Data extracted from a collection
+++
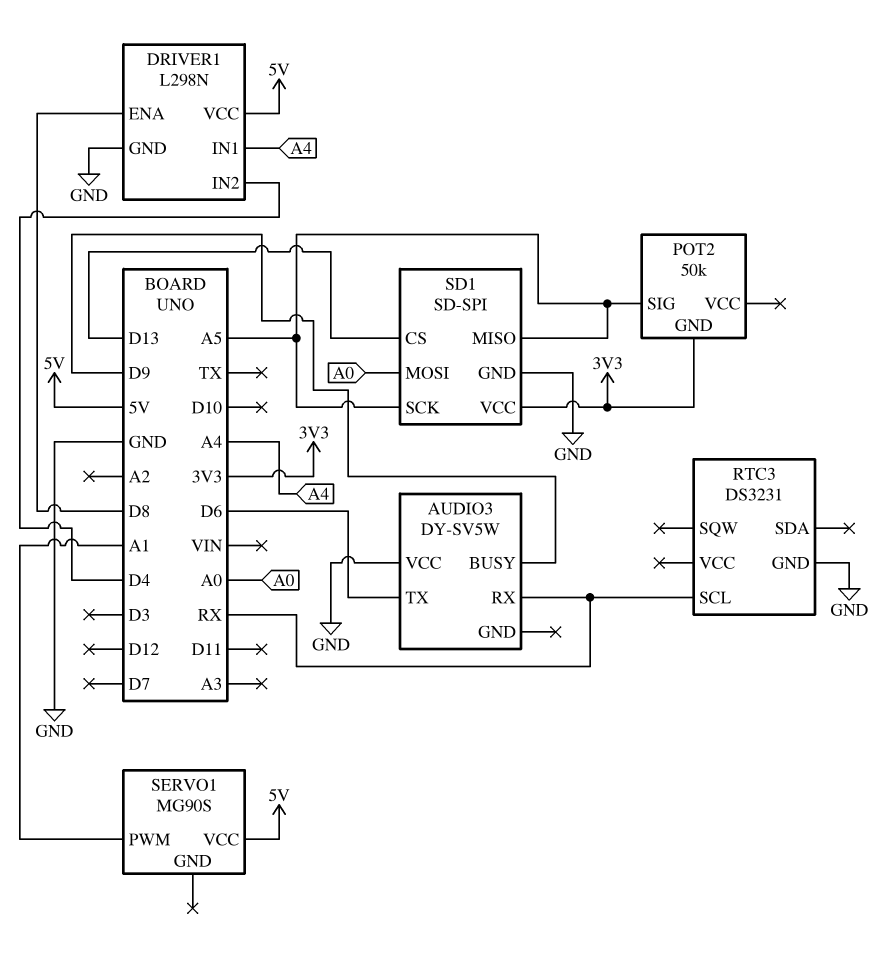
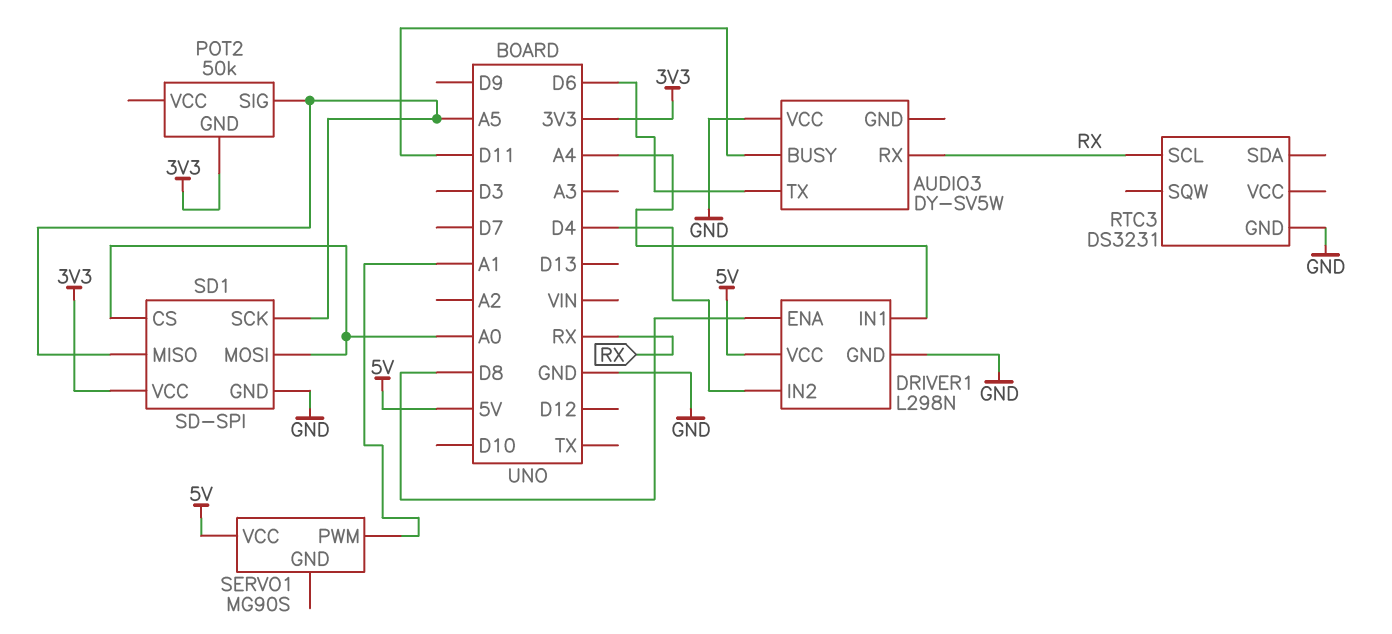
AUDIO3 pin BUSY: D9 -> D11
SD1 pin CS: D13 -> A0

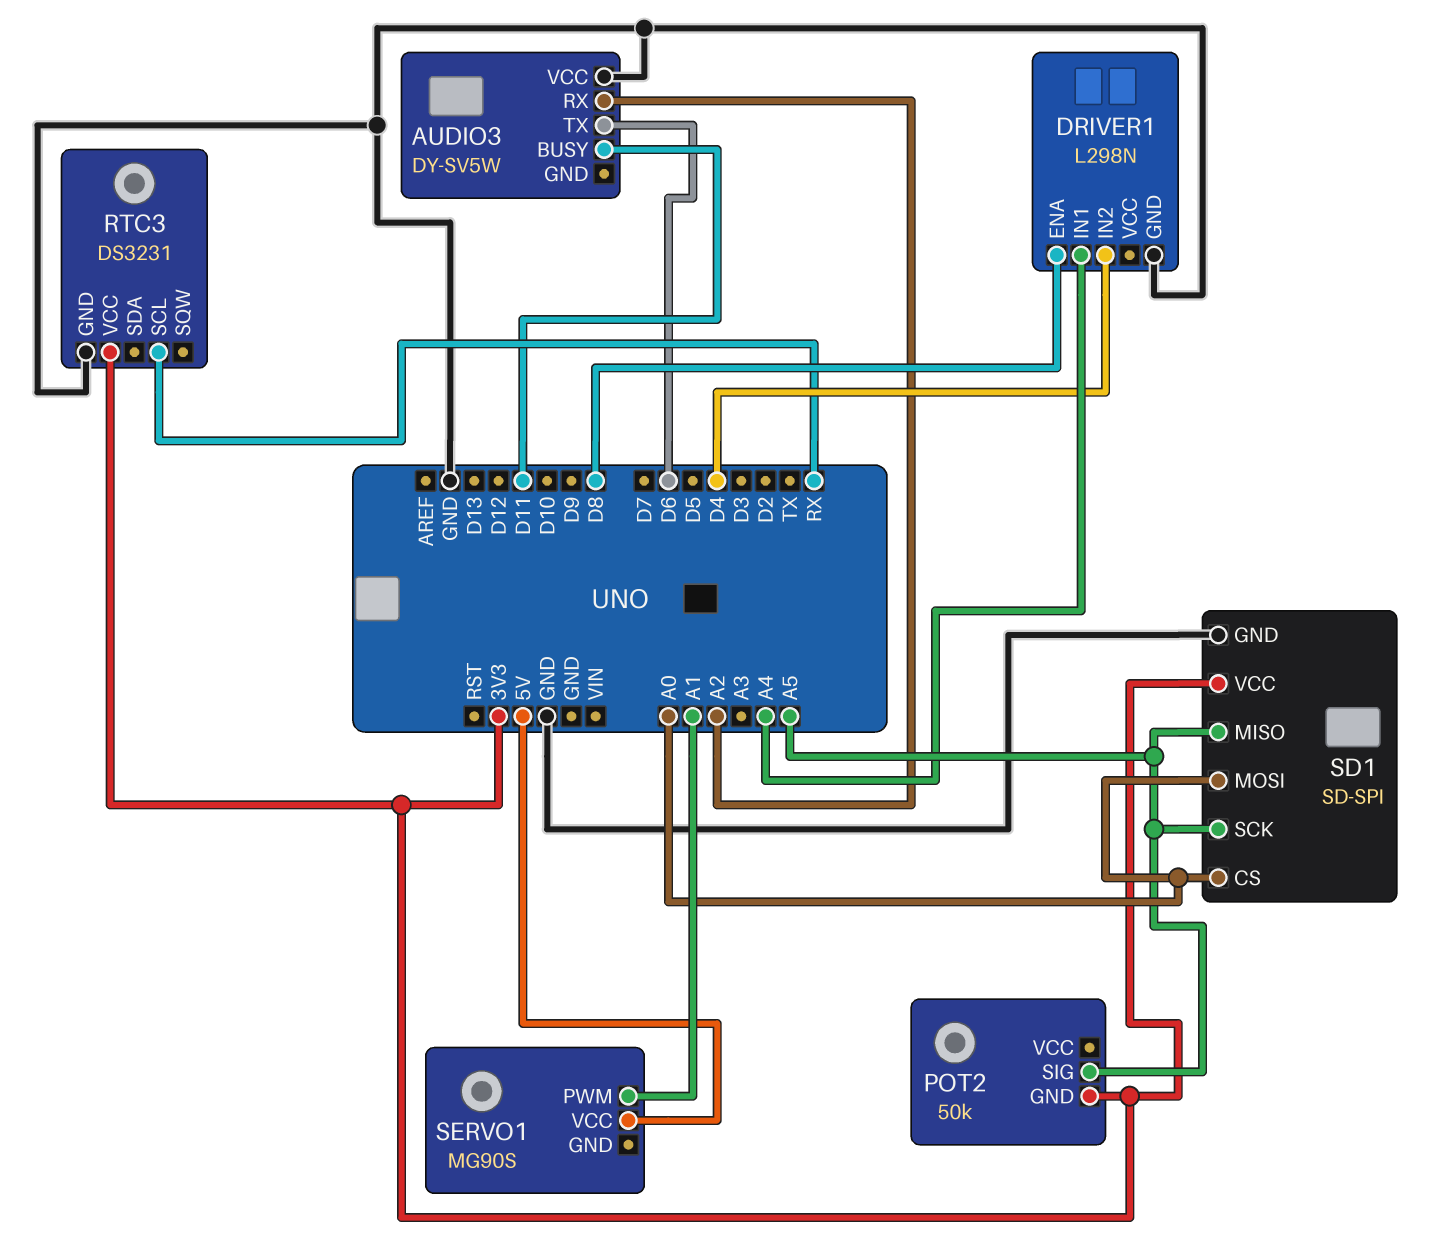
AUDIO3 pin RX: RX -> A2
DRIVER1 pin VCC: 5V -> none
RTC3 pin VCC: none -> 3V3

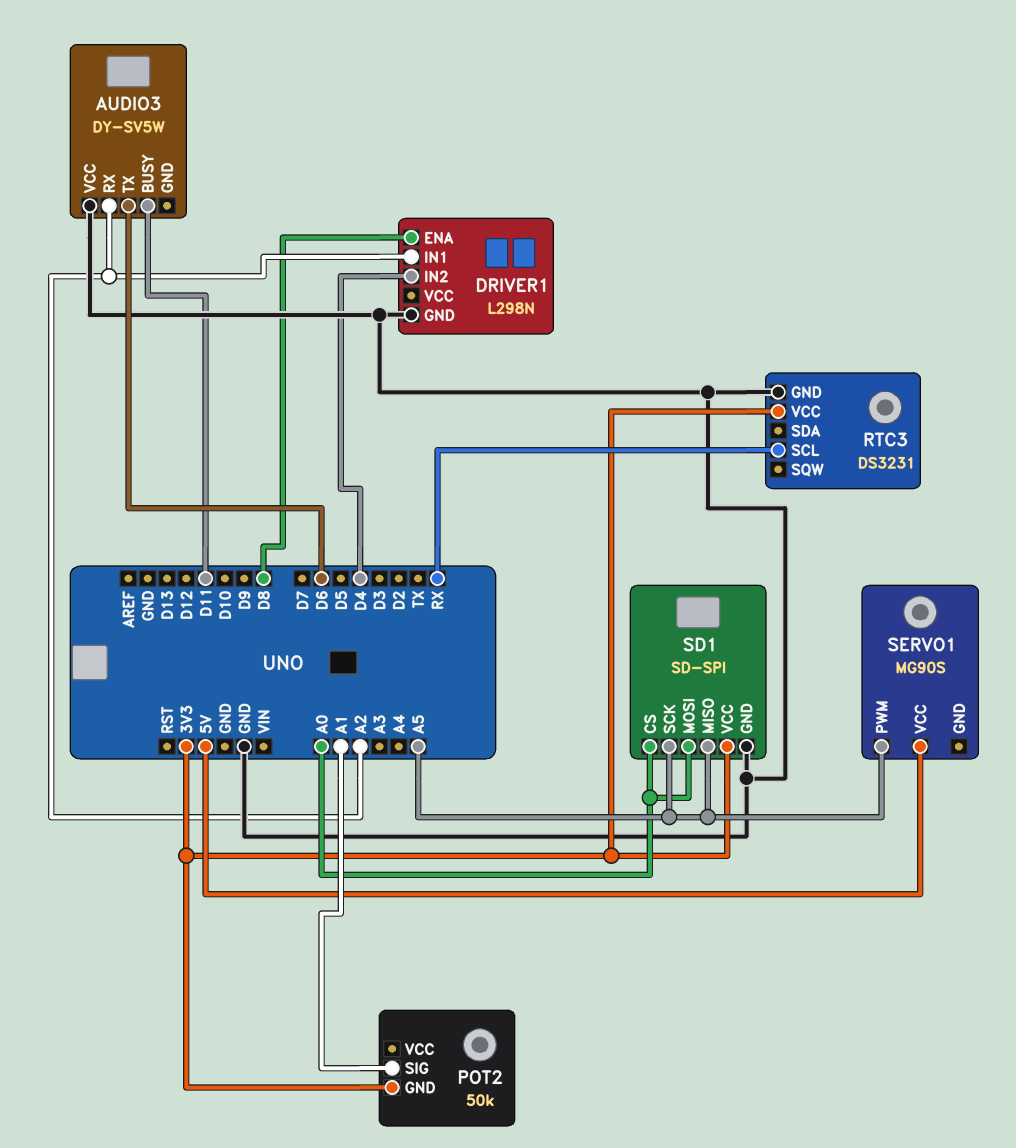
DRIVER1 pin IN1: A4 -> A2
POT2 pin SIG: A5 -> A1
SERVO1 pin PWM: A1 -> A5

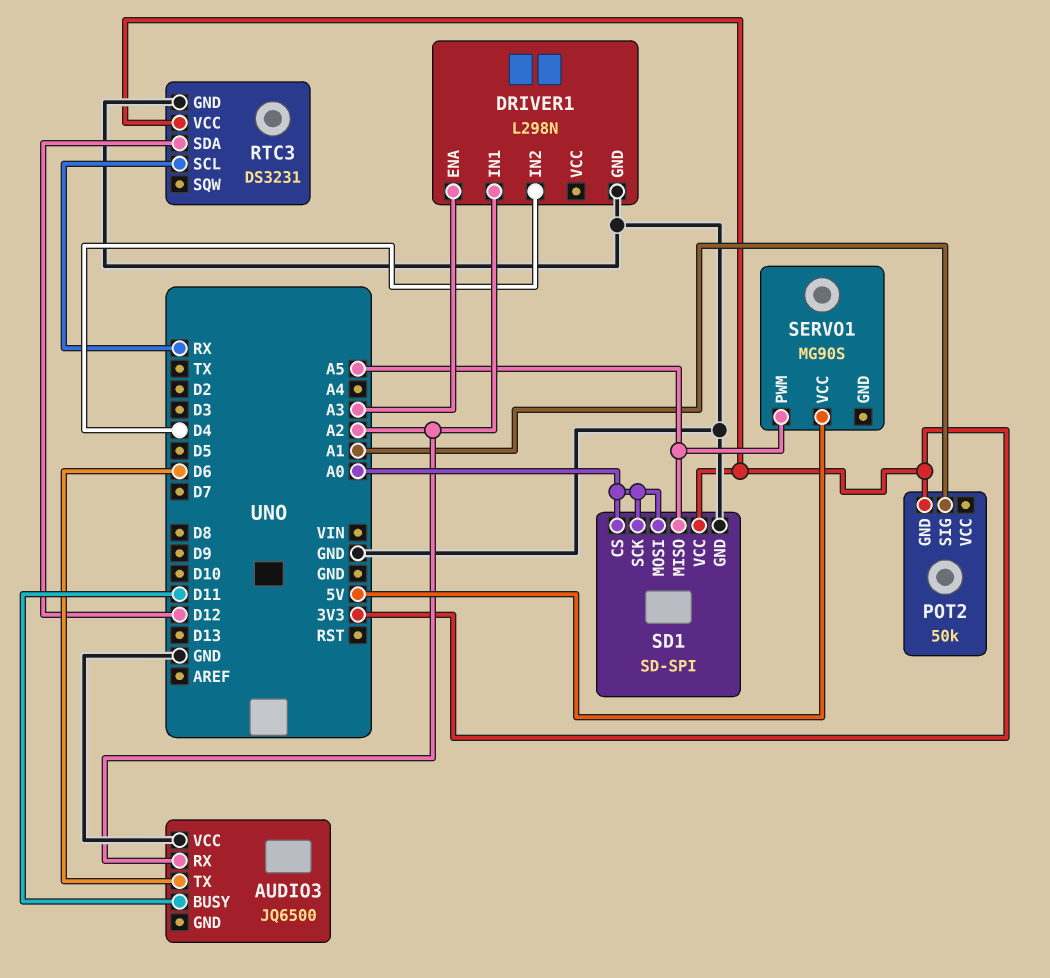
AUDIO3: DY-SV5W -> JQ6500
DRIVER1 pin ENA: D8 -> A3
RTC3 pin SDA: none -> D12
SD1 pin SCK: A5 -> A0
+++
Required action:
Starting with the line that contains "RTC3 pin VCC: none -> 3V3", give the lines again exactly as they appear through the last line of the data, pictures excluded.

Answer for this exercise:
RTC3 pin VCC: none -> 3V3

DRIVER1 pin IN1: A4 -> A2
POT2 pin SIG: A5 -> A1
SERVO1 pin PWM: A1 -> A5

AUDIO3: DY-SV5W -> JQ6500
DRIVER1 pin ENA: D8 -> A3
RTC3 pin SDA: none -> D12
SD1 pin SCK: A5 -> A0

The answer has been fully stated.